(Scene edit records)
========================================

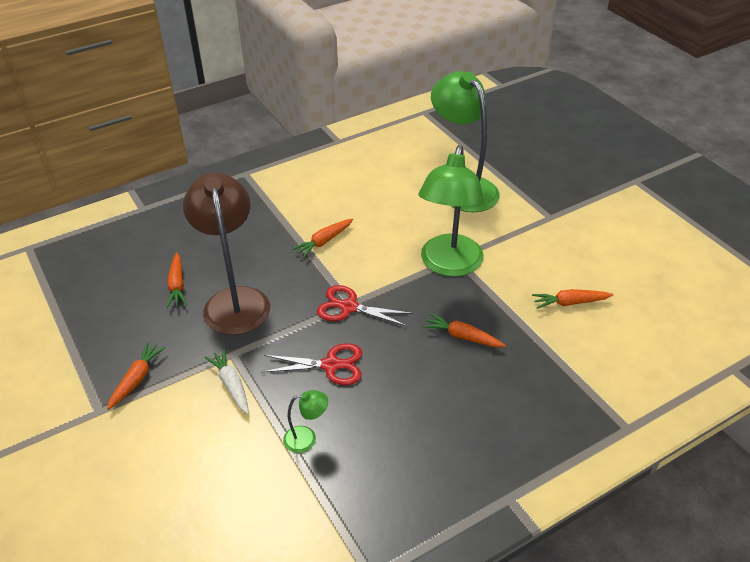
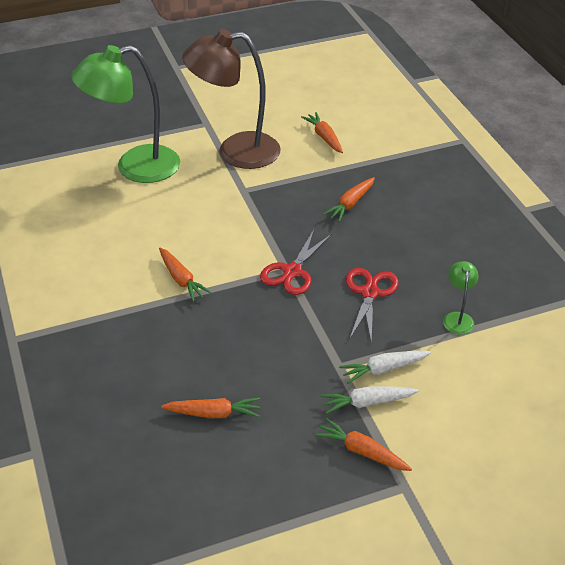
camera: 80 degrees left, 0 degrees up
(190, 377) = (367, 403): none -> white carrot
(235, 300) = (255, 360): brown lamp -> brown lamp (235, 151)
(449, 265) = (252, 196): green lamp -> none
(570, 303) = (324, 137): orange carrot -> orange carrot turned 150 degrees clockwise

========================================

▶ **What is being asked**
Establish how many lines of the entries hold the word "degrees", giving nothing but the number.

▶ **Result of this task**
2